INSTRUCTIONS TO FOLLOW >> Please output the data below exactly as given, starting at its first line and stopping after the line that contains "door: (1149, 756) -> (751, 484), width x0.73".

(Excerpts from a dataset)
+--
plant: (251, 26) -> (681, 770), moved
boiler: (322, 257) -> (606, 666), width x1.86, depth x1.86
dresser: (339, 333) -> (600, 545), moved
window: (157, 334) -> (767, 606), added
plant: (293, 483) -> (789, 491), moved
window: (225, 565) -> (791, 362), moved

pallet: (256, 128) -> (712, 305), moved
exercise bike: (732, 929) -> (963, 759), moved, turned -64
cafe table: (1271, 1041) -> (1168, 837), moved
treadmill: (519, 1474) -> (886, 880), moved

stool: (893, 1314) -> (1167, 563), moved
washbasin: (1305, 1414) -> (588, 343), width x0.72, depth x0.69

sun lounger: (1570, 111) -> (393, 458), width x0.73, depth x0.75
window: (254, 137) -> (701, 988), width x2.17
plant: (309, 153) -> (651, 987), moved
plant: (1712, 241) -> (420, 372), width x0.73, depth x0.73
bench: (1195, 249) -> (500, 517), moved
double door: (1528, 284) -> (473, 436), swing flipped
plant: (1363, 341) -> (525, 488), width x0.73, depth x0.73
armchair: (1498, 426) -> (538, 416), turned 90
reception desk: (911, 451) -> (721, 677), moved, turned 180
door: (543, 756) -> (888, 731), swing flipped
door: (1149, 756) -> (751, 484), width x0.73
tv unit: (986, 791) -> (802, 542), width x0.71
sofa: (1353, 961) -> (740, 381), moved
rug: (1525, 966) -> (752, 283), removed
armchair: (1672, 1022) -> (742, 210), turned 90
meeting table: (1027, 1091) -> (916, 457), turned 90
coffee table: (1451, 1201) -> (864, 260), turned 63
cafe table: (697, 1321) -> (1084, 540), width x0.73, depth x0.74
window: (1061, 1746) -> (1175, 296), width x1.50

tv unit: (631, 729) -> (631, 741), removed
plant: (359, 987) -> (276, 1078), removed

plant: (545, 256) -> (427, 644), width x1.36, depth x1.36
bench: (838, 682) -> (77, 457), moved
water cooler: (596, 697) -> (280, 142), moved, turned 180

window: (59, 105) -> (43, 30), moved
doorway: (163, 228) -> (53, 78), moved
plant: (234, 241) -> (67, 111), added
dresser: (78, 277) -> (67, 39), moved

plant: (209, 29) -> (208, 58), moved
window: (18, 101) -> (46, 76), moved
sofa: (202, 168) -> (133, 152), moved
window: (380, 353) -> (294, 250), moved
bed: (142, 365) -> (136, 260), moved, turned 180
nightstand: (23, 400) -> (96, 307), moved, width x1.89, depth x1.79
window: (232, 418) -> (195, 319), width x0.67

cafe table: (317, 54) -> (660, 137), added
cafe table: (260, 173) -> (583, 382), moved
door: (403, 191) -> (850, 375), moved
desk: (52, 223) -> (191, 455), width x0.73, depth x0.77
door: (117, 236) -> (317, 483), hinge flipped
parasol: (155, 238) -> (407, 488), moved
+--
RESPONSE AREA >>
plant: (251, 26) -> (681, 770), moved
boiler: (322, 257) -> (606, 666), width x1.86, depth x1.86
dresser: (339, 333) -> (600, 545), moved
window: (157, 334) -> (767, 606), added
plant: (293, 483) -> (789, 491), moved
window: (225, 565) -> (791, 362), moved

pallet: (256, 128) -> (712, 305), moved
exercise bike: (732, 929) -> (963, 759), moved, turned -64
cafe table: (1271, 1041) -> (1168, 837), moved
treadmill: (519, 1474) -> (886, 880), moved

stool: (893, 1314) -> (1167, 563), moved
washbasin: (1305, 1414) -> (588, 343), width x0.72, depth x0.69

sun lounger: (1570, 111) -> (393, 458), width x0.73, depth x0.75
window: (254, 137) -> (701, 988), width x2.17
plant: (309, 153) -> (651, 987), moved
plant: (1712, 241) -> (420, 372), width x0.73, depth x0.73
bench: (1195, 249) -> (500, 517), moved
double door: (1528, 284) -> (473, 436), swing flipped
plant: (1363, 341) -> (525, 488), width x0.73, depth x0.73
armchair: (1498, 426) -> (538, 416), turned 90
reception desk: (911, 451) -> (721, 677), moved, turned 180
door: (543, 756) -> (888, 731), swing flipped
door: (1149, 756) -> (751, 484), width x0.73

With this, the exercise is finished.